*EXERCISE DETAILS*
Reproduce the lines below character for character, keeping every line break and blank line.

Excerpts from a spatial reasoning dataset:
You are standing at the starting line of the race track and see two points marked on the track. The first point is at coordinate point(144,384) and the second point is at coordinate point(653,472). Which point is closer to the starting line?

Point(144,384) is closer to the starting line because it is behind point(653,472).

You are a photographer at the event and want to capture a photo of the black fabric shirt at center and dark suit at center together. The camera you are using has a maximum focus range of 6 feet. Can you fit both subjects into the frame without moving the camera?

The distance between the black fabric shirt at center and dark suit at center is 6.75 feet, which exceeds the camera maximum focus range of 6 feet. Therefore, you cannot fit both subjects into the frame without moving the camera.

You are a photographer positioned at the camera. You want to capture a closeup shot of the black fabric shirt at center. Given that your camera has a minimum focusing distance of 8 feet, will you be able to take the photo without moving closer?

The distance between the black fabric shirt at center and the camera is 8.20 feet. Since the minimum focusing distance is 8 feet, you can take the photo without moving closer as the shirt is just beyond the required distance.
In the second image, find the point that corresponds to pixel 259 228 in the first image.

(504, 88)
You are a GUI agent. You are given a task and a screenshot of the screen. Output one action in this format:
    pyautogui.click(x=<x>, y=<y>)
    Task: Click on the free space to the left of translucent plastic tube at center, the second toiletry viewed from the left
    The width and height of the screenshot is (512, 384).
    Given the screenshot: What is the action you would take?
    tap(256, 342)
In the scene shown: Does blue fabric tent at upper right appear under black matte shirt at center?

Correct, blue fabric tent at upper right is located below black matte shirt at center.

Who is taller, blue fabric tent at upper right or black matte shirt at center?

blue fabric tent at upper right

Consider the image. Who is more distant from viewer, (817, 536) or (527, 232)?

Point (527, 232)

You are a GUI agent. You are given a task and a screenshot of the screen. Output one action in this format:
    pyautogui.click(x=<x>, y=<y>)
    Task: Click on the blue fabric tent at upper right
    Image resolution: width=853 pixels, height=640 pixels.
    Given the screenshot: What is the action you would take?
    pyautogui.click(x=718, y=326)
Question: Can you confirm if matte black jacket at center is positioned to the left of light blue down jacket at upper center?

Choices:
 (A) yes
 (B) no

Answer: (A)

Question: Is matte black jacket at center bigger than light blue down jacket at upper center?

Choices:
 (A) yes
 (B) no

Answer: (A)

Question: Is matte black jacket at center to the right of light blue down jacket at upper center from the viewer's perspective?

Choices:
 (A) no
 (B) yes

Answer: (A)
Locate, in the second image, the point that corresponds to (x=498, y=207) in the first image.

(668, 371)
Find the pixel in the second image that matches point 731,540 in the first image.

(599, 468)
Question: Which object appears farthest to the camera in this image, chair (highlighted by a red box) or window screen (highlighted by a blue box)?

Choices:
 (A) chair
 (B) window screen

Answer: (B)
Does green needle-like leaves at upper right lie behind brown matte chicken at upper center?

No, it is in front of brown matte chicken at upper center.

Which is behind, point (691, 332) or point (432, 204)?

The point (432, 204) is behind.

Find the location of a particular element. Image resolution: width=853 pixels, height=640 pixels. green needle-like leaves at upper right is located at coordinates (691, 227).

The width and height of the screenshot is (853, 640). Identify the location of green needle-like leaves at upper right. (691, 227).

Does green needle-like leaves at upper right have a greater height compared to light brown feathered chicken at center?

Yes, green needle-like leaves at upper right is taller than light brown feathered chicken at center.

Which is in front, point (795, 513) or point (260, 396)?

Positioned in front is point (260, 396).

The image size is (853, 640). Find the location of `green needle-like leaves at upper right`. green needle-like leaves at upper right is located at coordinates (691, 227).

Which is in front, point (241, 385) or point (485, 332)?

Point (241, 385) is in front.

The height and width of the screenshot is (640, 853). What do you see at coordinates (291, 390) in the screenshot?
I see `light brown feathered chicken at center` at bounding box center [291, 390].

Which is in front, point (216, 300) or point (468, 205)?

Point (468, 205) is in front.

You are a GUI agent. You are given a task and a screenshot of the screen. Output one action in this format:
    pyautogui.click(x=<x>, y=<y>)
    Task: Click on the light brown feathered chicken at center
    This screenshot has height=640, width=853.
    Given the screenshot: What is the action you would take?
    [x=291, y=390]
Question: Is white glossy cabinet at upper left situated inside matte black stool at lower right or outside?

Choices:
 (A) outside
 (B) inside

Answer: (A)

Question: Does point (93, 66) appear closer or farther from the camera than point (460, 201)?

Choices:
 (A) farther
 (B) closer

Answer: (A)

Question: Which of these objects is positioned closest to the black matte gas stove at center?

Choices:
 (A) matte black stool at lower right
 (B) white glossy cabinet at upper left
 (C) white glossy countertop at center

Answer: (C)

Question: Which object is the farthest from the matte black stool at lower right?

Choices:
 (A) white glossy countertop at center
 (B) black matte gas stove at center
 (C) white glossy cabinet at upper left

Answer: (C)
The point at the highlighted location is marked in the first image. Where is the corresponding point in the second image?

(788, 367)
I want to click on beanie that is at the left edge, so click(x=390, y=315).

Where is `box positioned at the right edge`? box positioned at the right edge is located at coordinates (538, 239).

*TASK RESULT*
You are standing at the starting line of the race track and see two points marked on the track. The first point is at coordinate point(144,384) and the second point is at coordinate point(653,472). Which point is closer to the starting line?

Point(144,384) is closer to the starting line because it is behind point(653,472).

You are a photographer at the event and want to capture a photo of the black fabric shirt at center and dark suit at center together. The camera you are using has a maximum focus range of 6 feet. Can you fit both subjects into the frame without moving the camera?

The distance between the black fabric shirt at center and dark suit at center is 6.75 feet, which exceeds the camera maximum focus range of 6 feet. Therefore, you cannot fit both subjects into the frame without moving the camera.

You are a photographer positioned at the camera. You want to capture a closeup shot of the black fabric shirt at center. Given that your camera has a minimum focusing distance of 8 feet, will you be able to take the photo without moving closer?

The distance between the black fabric shirt at center and the camera is 8.20 feet. Since the minimum focusing distance is 8 feet, you can take the photo without moving closer as the shirt is just beyond the required distance.
In the second image, find the point that corresponds to pixel 259 228 in the first image.

(504, 88)
You are a GUI agent. You are given a task and a screenshot of the screen. Output one action in this format:
    pyautogui.click(x=<x>, y=<y>)
    Task: Click on the free space to the left of translucent plastic tube at center, the second toiletry viewed from the left
    The width and height of the screenshot is (512, 384).
    Given the screenshot: What is the action you would take?
    tap(256, 342)
In the scene shown: Does blue fabric tent at upper right appear under black matte shirt at center?

Correct, blue fabric tent at upper right is located below black matte shirt at center.

Who is taller, blue fabric tent at upper right or black matte shirt at center?

blue fabric tent at upper right

Consider the image. Who is more distant from viewer, (817, 536) or (527, 232)?

Point (527, 232)

You are a GUI agent. You are given a task and a screenshot of the screen. Output one action in this format:
    pyautogui.click(x=<x>, y=<y>)
    Task: Click on the blue fabric tent at upper right
    Image resolution: width=853 pixels, height=640 pixels.
    Given the screenshot: What is the action you would take?
    pyautogui.click(x=718, y=326)
Question: Can you confirm if matte black jacket at center is positioned to the left of light blue down jacket at upper center?

Choices:
 (A) yes
 (B) no

Answer: (A)

Question: Is matte black jacket at center bigger than light blue down jacket at upper center?

Choices:
 (A) yes
 (B) no

Answer: (A)

Question: Is matte black jacket at center to the right of light blue down jacket at upper center from the viewer's perspective?

Choices:
 (A) no
 (B) yes

Answer: (A)
Locate, in the second image, the point that corresponds to (x=498, y=207) in the first image.

(668, 371)
Find the pixel in the second image that matches point 731,540 in the first image.

(599, 468)
Question: Which object appears farthest to the camera in this image, chair (highlighted by a red box) or window screen (highlighted by a blue box)?

Choices:
 (A) chair
 (B) window screen

Answer: (B)
Does green needle-like leaves at upper right lie behind brown matte chicken at upper center?

No, it is in front of brown matte chicken at upper center.

Which is behind, point (691, 332) or point (432, 204)?

The point (432, 204) is behind.

Find the location of a particular element. Image resolution: width=853 pixels, height=640 pixels. green needle-like leaves at upper right is located at coordinates (691, 227).

The width and height of the screenshot is (853, 640). Identify the location of green needle-like leaves at upper right. (691, 227).

Does green needle-like leaves at upper right have a greater height compared to light brown feathered chicken at center?

Yes, green needle-like leaves at upper right is taller than light brown feathered chicken at center.

Which is in front, point (795, 513) or point (260, 396)?

Positioned in front is point (260, 396).

The image size is (853, 640). Find the location of `green needle-like leaves at upper right`. green needle-like leaves at upper right is located at coordinates (691, 227).

Which is in front, point (241, 385) or point (485, 332)?

Point (241, 385) is in front.

The height and width of the screenshot is (640, 853). What do you see at coordinates (291, 390) in the screenshot?
I see `light brown feathered chicken at center` at bounding box center [291, 390].

Which is in front, point (216, 300) or point (468, 205)?

Point (468, 205) is in front.

You are a GUI agent. You are given a task and a screenshot of the screen. Output one action in this format:
    pyautogui.click(x=<x>, y=<y>)
    Task: Click on the light brown feathered chicken at center
    This screenshot has height=640, width=853.
    Given the screenshot: What is the action you would take?
    [x=291, y=390]
Question: Is white glossy cabinet at upper left situated inside matte black stool at lower right or outside?

Choices:
 (A) outside
 (B) inside

Answer: (A)

Question: Does point (93, 66) appear closer or farther from the camera than point (460, 201)?

Choices:
 (A) farther
 (B) closer

Answer: (A)

Question: Which of these objects is positioned closest to the black matte gas stove at center?

Choices:
 (A) matte black stool at lower right
 (B) white glossy cabinet at upper left
 (C) white glossy countertop at center

Answer: (C)

Question: Which object is the farthest from the matte black stool at lower right?

Choices:
 (A) white glossy countertop at center
 (B) black matte gas stove at center
 (C) white glossy cabinet at upper left

Answer: (C)
The point at the highlighted location is marked in the first image. Where is the corresponding point in the second image?

(788, 367)
I want to click on beanie that is at the left edge, so click(x=390, y=315).

Where is `box positioned at the right edge`? box positioned at the right edge is located at coordinates (538, 239).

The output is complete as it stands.